(Given records begins)
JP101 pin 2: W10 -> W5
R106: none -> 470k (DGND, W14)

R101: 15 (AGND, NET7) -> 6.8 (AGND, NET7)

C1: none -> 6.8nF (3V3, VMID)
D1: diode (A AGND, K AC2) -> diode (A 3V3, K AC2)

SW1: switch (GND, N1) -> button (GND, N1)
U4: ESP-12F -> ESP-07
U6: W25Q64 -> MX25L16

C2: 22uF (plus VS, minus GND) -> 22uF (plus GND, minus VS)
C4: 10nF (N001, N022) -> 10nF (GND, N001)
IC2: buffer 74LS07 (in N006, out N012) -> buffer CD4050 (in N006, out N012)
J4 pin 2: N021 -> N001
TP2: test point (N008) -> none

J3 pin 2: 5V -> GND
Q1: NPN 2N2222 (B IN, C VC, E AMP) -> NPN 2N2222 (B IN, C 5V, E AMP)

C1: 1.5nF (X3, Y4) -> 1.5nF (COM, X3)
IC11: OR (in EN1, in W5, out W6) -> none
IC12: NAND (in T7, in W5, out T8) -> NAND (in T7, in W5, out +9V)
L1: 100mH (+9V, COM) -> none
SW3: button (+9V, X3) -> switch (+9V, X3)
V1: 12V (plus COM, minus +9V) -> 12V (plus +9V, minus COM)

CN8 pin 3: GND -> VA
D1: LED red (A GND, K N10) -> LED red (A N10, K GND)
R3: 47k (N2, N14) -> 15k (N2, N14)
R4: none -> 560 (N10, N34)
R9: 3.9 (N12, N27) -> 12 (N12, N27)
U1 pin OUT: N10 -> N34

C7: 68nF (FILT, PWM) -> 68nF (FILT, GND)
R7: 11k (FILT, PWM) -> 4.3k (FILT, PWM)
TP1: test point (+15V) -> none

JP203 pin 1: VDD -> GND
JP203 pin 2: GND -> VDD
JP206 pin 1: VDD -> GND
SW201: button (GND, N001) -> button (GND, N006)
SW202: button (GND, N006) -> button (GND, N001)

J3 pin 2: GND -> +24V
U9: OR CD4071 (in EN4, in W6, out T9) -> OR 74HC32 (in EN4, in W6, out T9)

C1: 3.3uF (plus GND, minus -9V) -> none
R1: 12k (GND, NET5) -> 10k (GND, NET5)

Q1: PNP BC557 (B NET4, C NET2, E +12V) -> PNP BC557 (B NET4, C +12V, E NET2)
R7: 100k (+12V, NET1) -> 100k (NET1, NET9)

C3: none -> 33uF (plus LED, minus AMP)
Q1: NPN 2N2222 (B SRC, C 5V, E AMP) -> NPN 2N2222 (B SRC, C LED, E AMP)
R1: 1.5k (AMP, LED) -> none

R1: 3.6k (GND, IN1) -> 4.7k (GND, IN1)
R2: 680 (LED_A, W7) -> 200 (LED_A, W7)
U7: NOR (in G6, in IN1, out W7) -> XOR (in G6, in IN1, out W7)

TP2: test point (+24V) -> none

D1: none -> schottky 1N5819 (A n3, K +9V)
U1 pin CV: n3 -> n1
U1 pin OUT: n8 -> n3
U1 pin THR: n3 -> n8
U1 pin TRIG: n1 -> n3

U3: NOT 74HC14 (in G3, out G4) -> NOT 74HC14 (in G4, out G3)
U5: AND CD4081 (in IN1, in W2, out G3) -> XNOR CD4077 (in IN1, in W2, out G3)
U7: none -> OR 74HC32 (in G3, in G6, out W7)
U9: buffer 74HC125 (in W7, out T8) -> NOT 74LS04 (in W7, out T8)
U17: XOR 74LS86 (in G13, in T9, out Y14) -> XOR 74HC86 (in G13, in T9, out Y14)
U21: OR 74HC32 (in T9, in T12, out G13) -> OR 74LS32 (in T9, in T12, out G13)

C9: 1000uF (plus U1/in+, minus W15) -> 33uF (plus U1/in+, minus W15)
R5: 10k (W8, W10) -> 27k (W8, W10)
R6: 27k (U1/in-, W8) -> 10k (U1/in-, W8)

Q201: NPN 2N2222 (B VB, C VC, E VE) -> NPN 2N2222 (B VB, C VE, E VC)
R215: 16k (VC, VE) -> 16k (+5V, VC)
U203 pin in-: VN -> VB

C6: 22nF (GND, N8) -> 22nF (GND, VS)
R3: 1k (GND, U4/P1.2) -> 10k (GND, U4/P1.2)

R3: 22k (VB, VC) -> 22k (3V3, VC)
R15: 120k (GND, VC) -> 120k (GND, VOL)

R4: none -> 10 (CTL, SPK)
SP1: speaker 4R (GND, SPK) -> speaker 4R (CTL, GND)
(Given records ends)
• **Directions for this task**
Within the material above, output exactly the lines from the one with "U1 pin TRIG: n1 -> n3" through the one with "R6: 27k (U1/in-, W8) -> 10k (U1/in-, W8)", end lines included, and nothing besides.

• **Task response**
U1 pin TRIG: n1 -> n3

U3: NOT 74HC14 (in G3, out G4) -> NOT 74HC14 (in G4, out G3)
U5: AND CD4081 (in IN1, in W2, out G3) -> XNOR CD4077 (in IN1, in W2, out G3)
U7: none -> OR 74HC32 (in G3, in G6, out W7)
U9: buffer 74HC125 (in W7, out T8) -> NOT 74LS04 (in W7, out T8)
U17: XOR 74LS86 (in G13, in T9, out Y14) -> XOR 74HC86 (in G13, in T9, out Y14)
U21: OR 74HC32 (in T9, in T12, out G13) -> OR 74LS32 (in T9, in T12, out G13)

C9: 1000uF (plus U1/in+, minus W15) -> 33uF (plus U1/in+, minus W15)
R5: 10k (W8, W10) -> 27k (W8, W10)
R6: 27k (U1/in-, W8) -> 10k (U1/in-, W8)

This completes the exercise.